MATERIAL FOR THE TASK Start Marker

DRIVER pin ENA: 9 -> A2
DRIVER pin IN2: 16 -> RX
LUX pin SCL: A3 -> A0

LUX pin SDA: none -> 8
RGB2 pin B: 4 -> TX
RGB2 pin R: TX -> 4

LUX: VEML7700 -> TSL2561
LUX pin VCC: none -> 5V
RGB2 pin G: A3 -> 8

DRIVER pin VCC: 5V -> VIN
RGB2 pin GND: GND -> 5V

MATERIAL FOR THE TASK End Marker
MATERIAL FOR THE TASK Start Marker

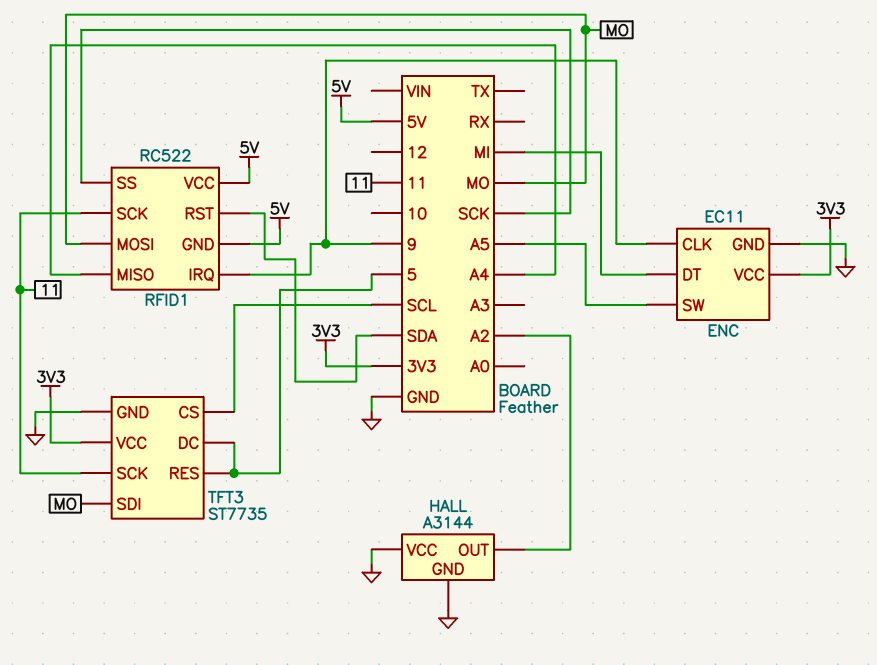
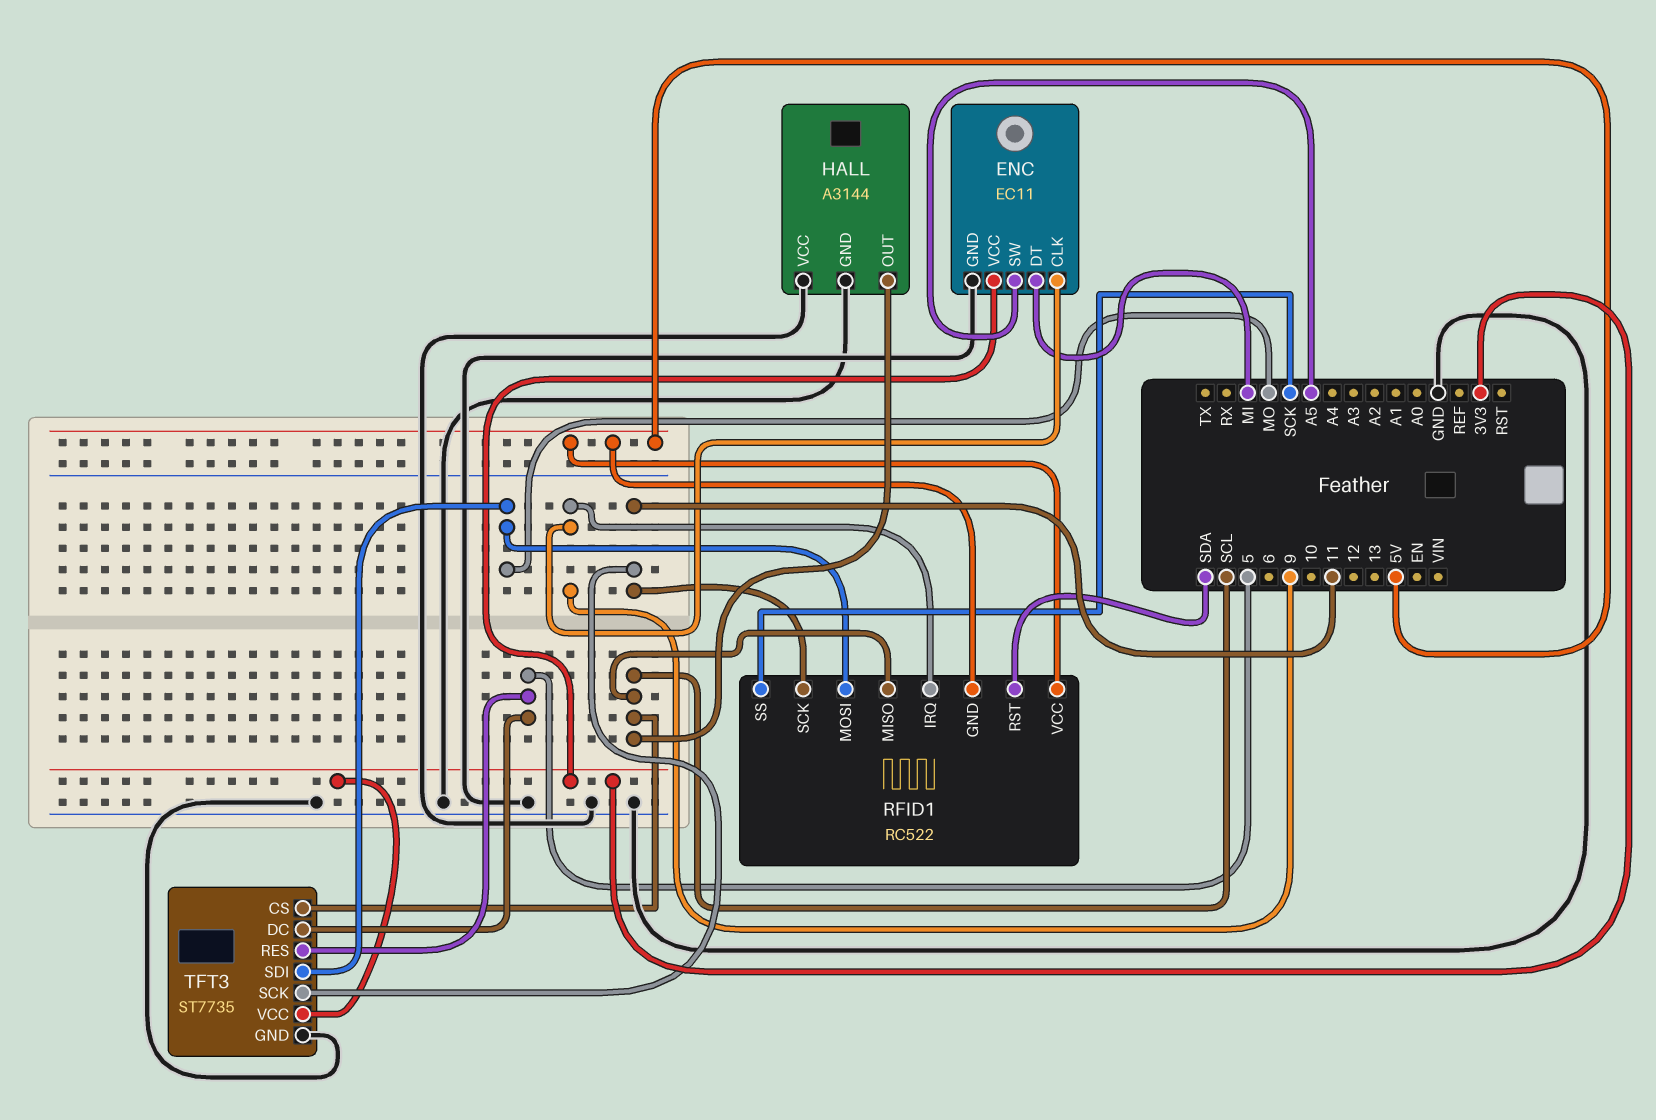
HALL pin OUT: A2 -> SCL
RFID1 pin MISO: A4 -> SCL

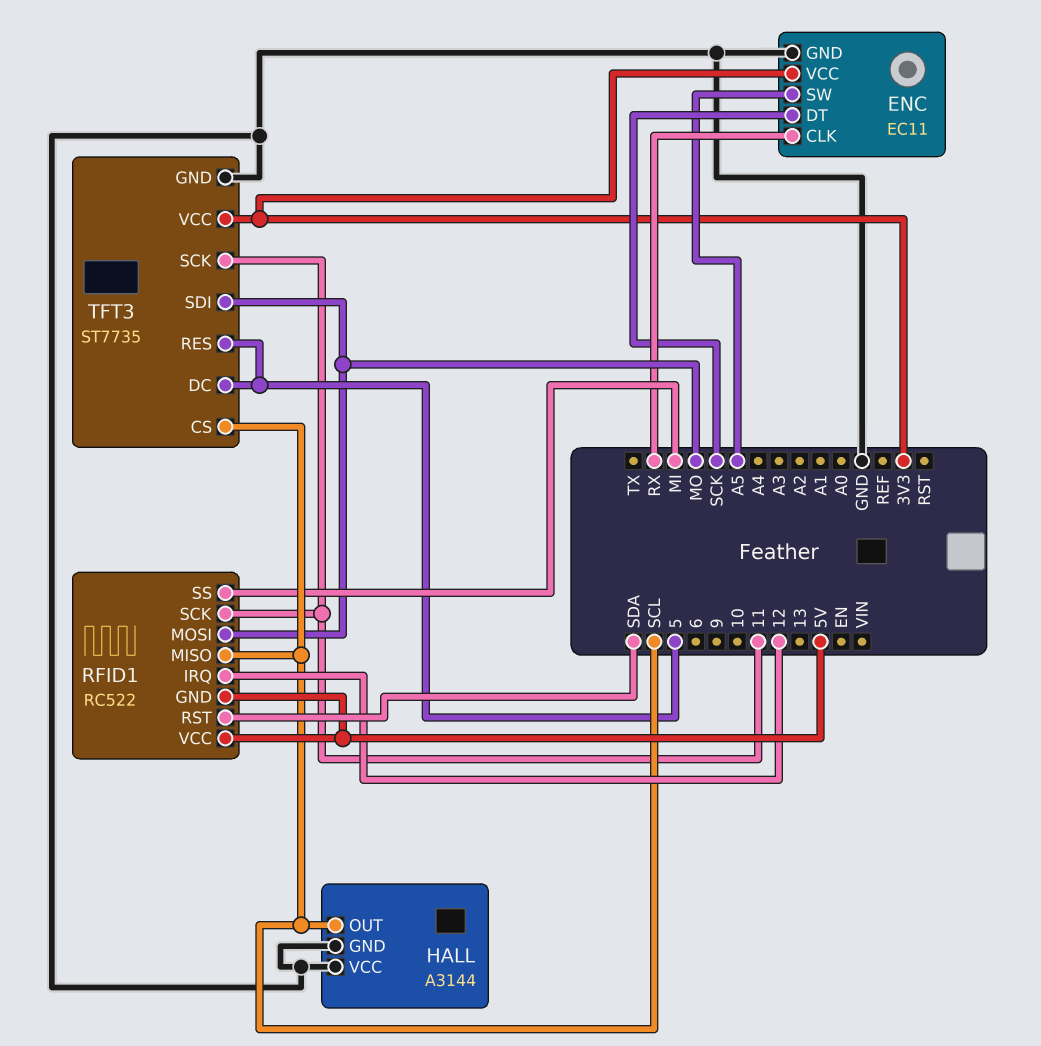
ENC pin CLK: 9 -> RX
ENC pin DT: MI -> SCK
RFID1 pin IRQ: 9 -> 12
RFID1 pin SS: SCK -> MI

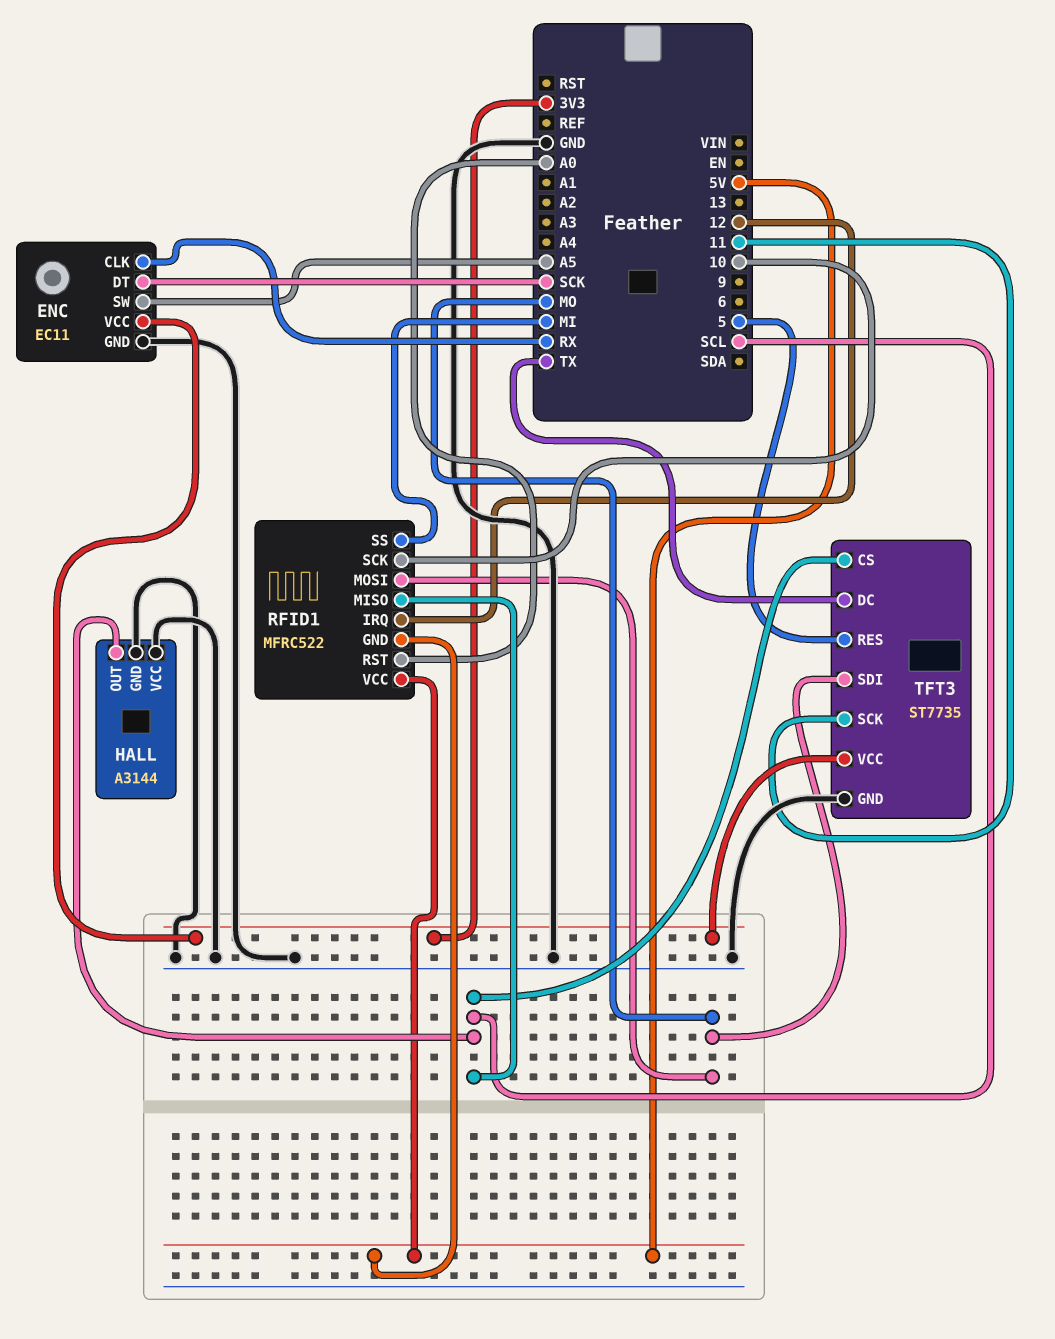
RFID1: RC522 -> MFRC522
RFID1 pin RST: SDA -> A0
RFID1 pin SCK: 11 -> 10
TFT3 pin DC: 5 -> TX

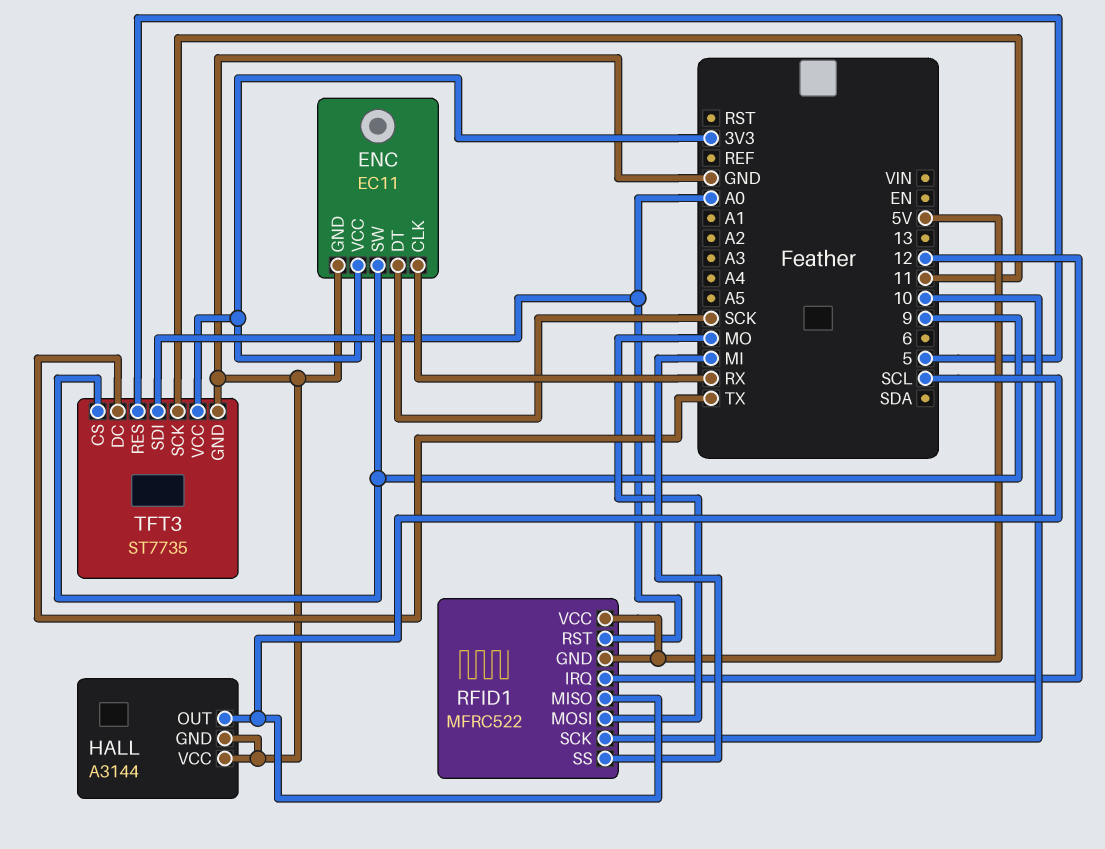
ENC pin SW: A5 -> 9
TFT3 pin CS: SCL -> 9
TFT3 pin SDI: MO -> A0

MATERIAL FOR THE TASK End Marker

▶ [WHAT THE TASK REQUIRES]: Reproduce exactly the lines above from the line with "RGB2 pin B: 4 -> TX" to the line with "RGB2 pin GND: GND -> 5V", including both, and add nothing.

▶ [SOLUTION]:
RGB2 pin B: 4 -> TX
RGB2 pin R: TX -> 4

LUX: VEML7700 -> TSL2561
LUX pin VCC: none -> 5V
RGB2 pin G: A3 -> 8

DRIVER pin VCC: 5V -> VIN
RGB2 pin GND: GND -> 5V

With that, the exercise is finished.